__Action item__: Copy exactly the lines of the data below that run from the line holding "red plate: 2 -> 4" through the line holding "yellow plate: 1 -> 0", both ends included.

__Listed records__:
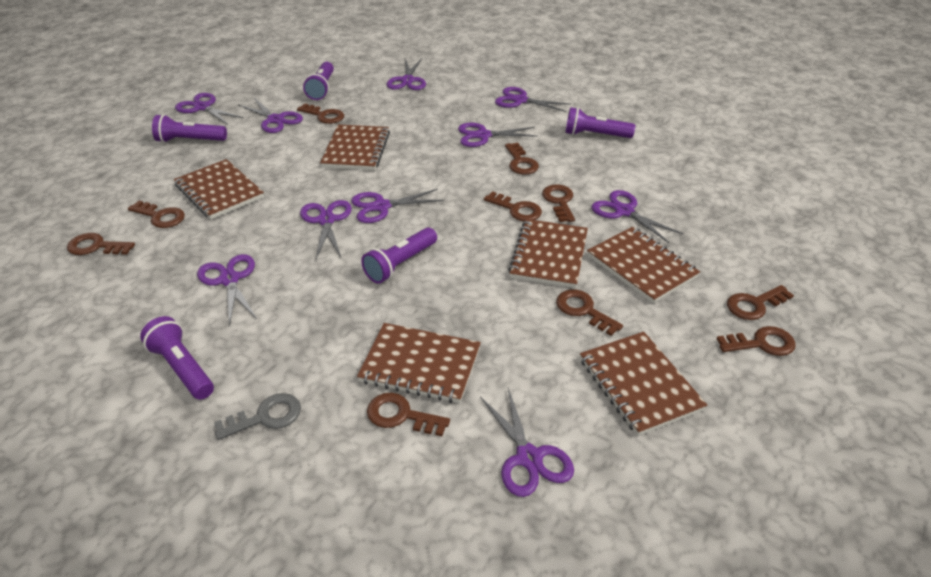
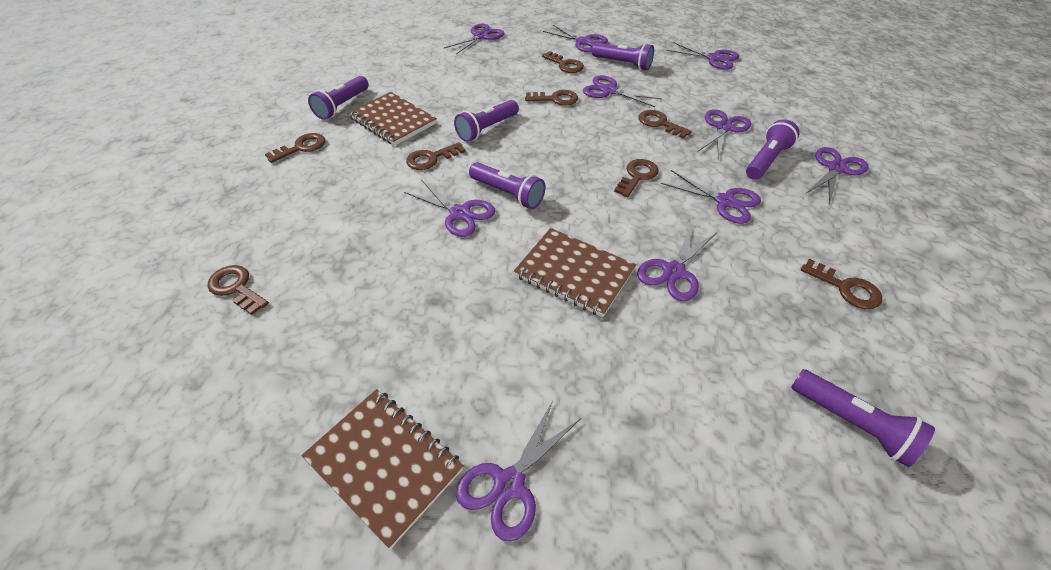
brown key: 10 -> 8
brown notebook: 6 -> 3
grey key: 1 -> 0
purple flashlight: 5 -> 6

...

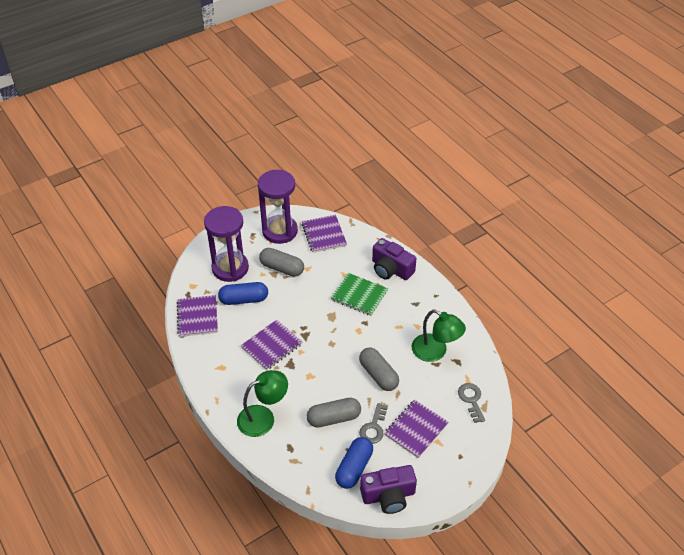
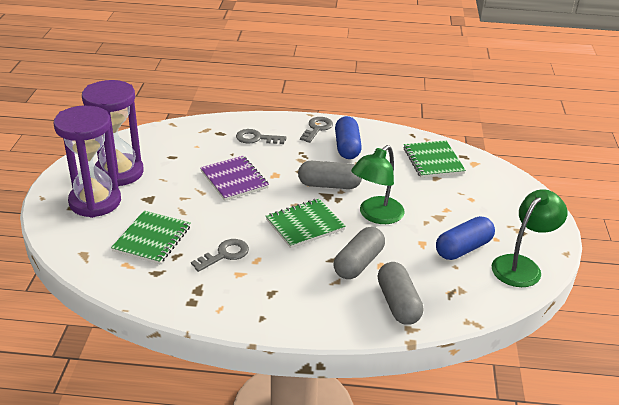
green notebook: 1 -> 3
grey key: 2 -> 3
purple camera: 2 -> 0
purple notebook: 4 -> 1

--

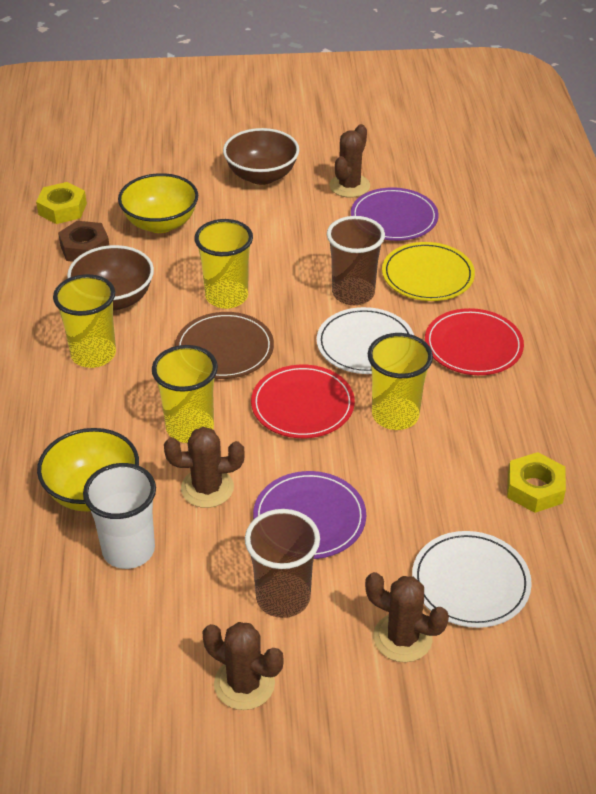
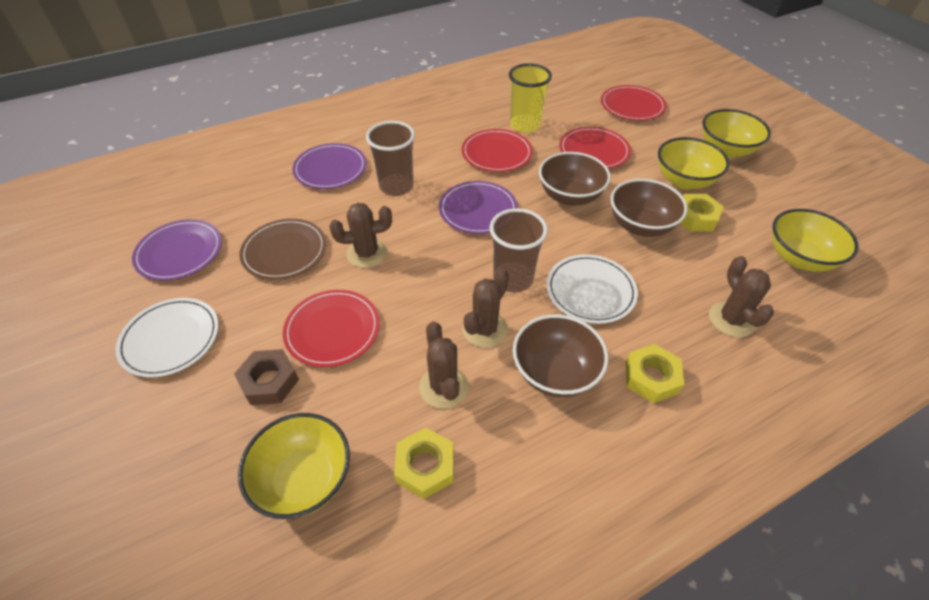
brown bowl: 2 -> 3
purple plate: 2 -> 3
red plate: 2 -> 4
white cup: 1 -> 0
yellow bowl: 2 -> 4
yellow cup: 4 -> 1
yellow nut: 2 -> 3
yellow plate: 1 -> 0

__Reply to the task__:
red plate: 2 -> 4
white cup: 1 -> 0
yellow bowl: 2 -> 4
yellow cup: 4 -> 1
yellow nut: 2 -> 3
yellow plate: 1 -> 0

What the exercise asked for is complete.